### YOUR OBJECTIVE
Every line of the listing that holds the word "none" should be returned.

---------- PROVIDED RECORDS

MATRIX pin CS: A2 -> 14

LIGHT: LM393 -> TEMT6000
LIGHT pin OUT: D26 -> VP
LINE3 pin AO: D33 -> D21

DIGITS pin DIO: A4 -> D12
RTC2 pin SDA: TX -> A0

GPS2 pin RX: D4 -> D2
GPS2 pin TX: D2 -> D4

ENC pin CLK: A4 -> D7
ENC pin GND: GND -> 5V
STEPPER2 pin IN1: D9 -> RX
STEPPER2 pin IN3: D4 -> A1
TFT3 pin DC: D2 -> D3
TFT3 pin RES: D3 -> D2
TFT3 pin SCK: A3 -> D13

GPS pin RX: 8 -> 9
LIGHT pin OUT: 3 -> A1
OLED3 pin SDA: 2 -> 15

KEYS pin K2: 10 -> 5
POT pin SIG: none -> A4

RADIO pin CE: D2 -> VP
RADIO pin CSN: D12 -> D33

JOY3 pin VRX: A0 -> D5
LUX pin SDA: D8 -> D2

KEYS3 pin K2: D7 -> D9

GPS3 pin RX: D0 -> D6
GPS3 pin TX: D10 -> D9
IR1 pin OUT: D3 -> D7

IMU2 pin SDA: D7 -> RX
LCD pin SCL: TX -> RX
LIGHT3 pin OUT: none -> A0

--------------------

### EXERCISE RESULT
POT pin SIG: none -> A4
LIGHT3 pin OUT: none -> A0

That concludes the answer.